▶ [EXCERPTED RECORDS]:
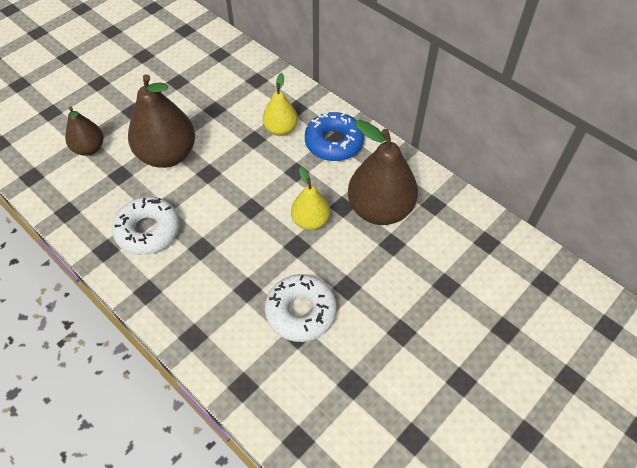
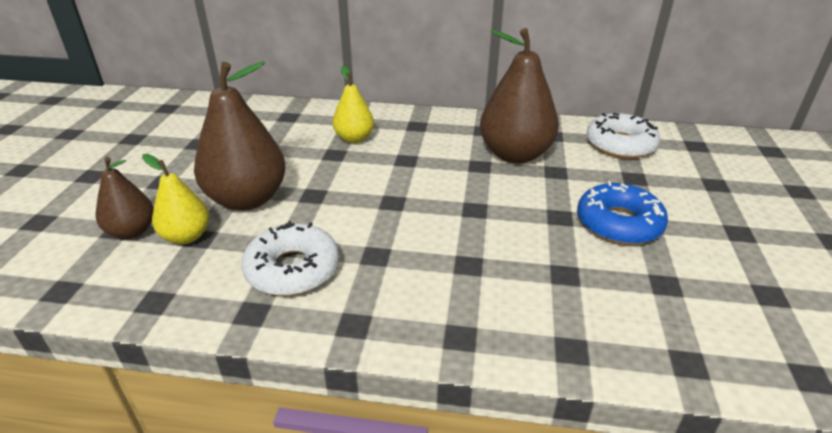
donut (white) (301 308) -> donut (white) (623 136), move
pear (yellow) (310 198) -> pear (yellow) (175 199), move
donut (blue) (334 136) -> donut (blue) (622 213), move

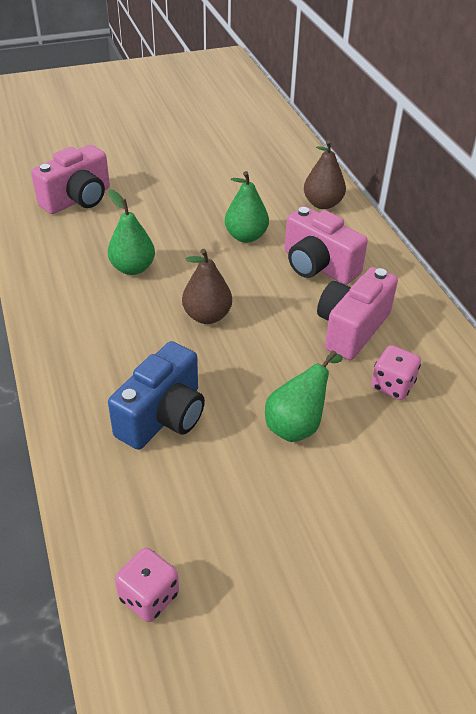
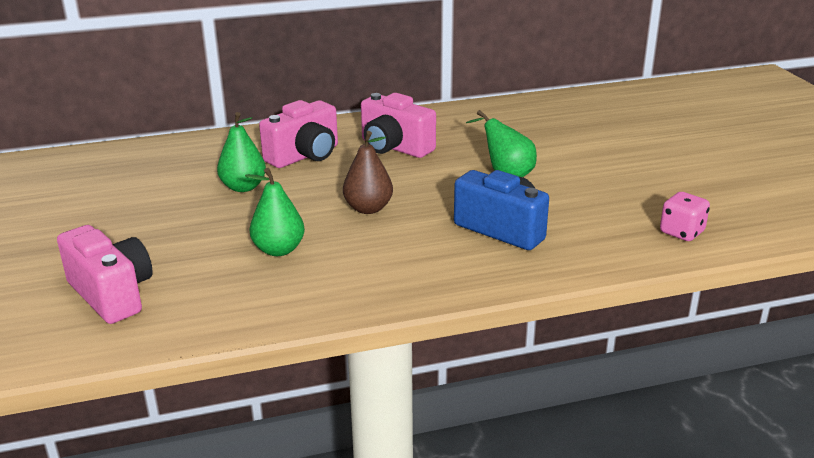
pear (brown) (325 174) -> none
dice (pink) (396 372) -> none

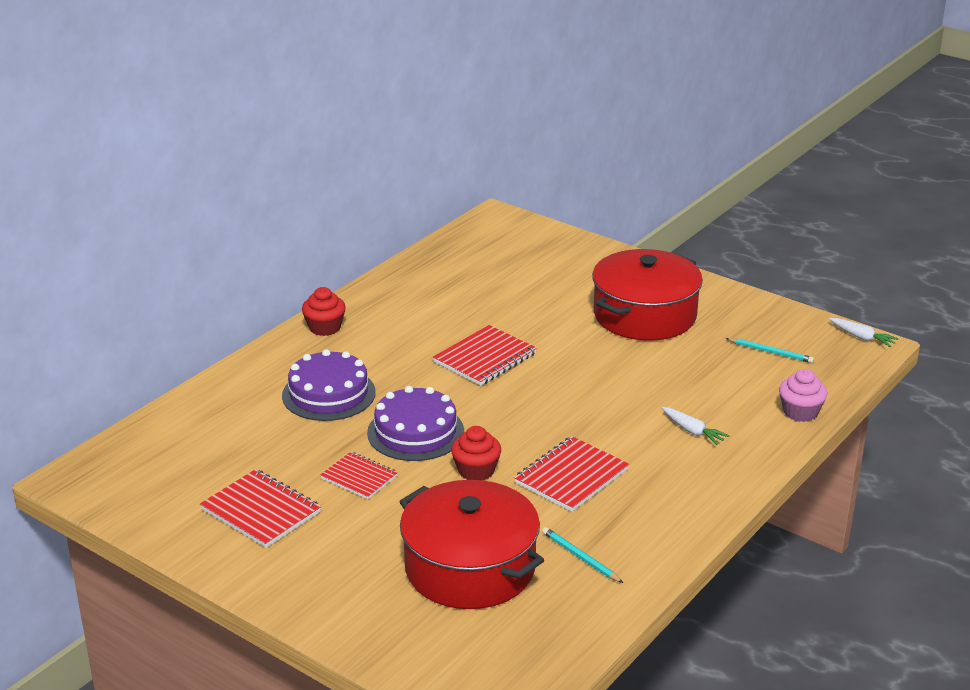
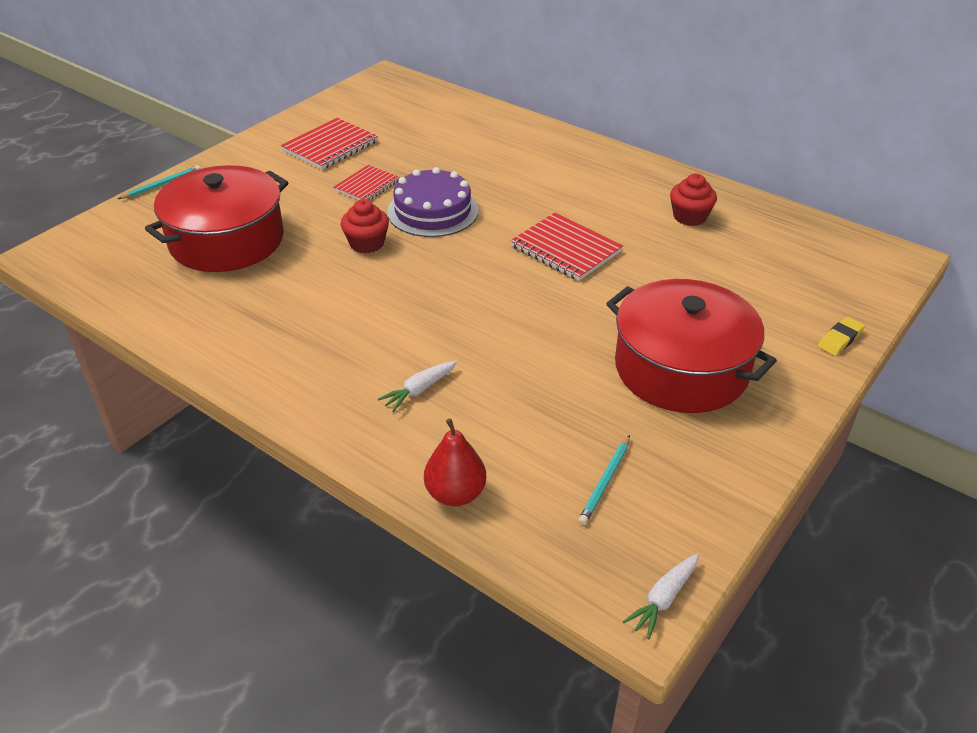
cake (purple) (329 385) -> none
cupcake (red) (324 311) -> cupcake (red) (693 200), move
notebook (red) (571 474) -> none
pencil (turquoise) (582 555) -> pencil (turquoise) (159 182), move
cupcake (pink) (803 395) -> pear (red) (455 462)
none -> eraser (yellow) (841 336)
==
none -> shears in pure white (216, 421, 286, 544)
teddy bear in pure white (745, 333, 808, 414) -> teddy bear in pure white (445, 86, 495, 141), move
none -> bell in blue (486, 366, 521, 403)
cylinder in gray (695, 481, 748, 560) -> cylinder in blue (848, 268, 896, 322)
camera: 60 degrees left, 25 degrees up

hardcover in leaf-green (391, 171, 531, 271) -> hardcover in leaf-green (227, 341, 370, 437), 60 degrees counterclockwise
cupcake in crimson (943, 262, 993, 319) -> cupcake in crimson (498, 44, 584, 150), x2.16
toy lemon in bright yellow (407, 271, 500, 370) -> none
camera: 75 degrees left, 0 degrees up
* * *
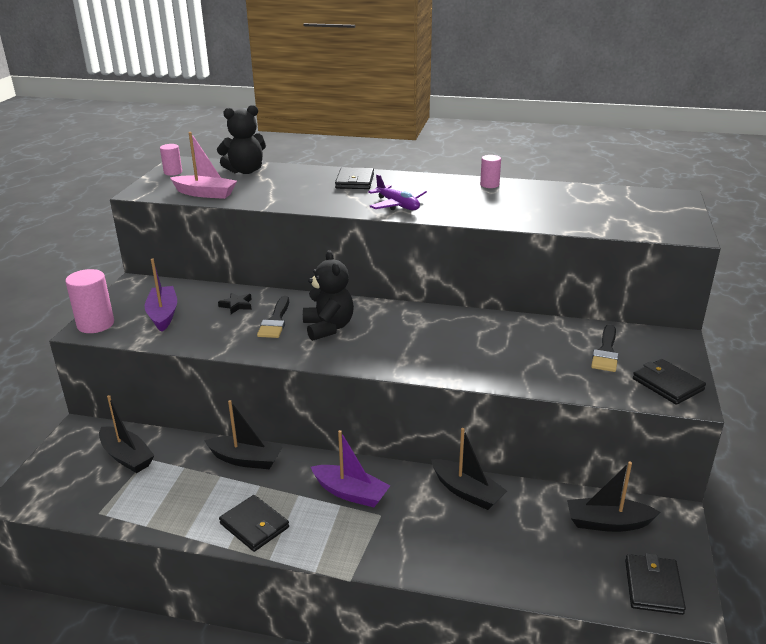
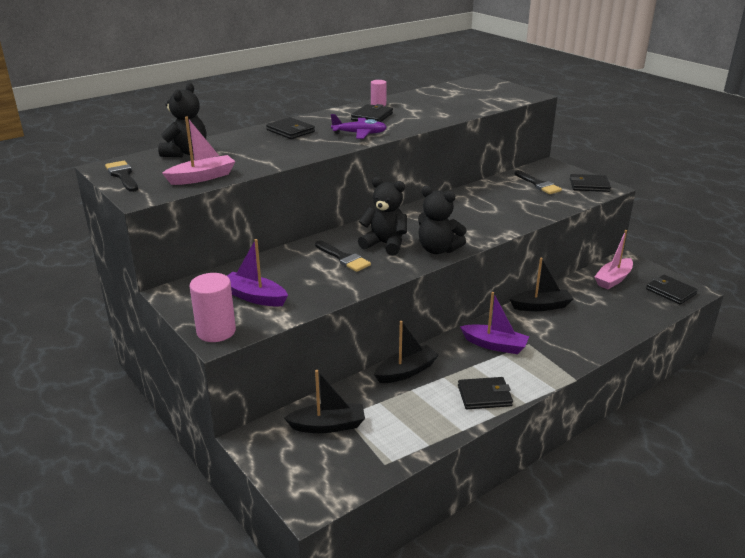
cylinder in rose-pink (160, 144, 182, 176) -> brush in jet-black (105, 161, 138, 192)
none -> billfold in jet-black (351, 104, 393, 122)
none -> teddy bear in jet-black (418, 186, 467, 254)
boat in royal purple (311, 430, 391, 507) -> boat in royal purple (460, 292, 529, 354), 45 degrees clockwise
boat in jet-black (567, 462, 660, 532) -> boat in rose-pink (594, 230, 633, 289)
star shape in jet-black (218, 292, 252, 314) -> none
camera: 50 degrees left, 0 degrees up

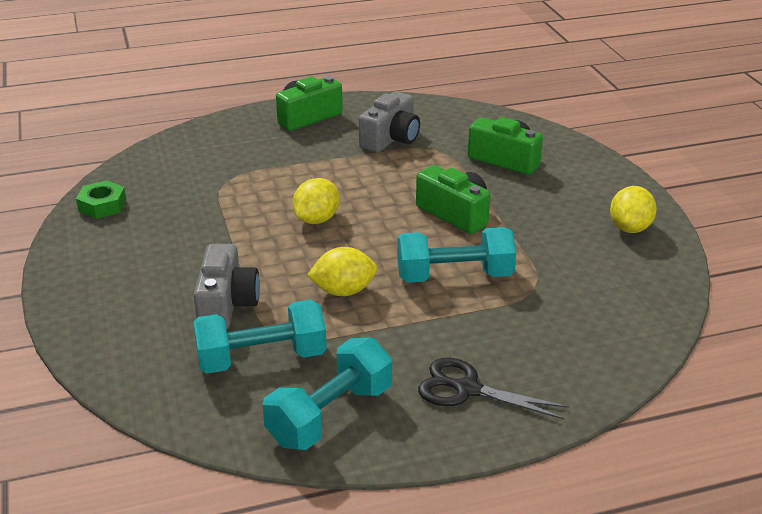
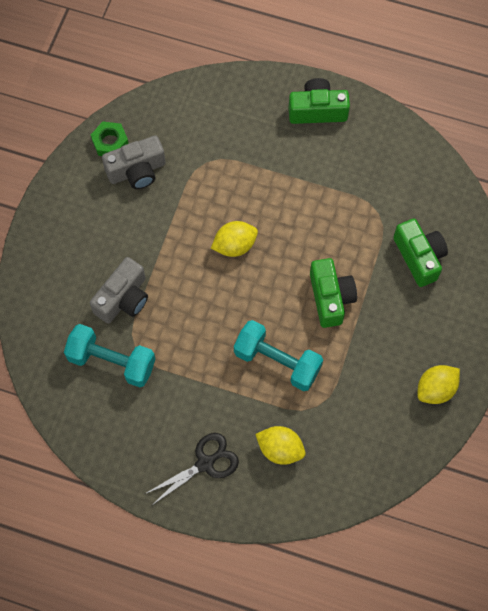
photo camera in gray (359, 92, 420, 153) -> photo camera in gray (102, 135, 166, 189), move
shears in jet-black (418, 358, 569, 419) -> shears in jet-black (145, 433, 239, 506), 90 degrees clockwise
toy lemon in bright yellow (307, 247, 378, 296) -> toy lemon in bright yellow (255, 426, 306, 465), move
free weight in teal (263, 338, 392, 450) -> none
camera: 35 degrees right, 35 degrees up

▶ [WORK ORDER]:
Copy the lines above exactly, beginning at the line that has "none -> shears" and stopping after the line that has "cylinder in gray", and omit the rest.

▶ [EXERCISE RESULT]:
none -> shears in pure white (216, 421, 286, 544)
teddy bear in pure white (745, 333, 808, 414) -> teddy bear in pure white (445, 86, 495, 141), move
none -> bell in blue (486, 366, 521, 403)
cylinder in gray (695, 481, 748, 560) -> cylinder in blue (848, 268, 896, 322)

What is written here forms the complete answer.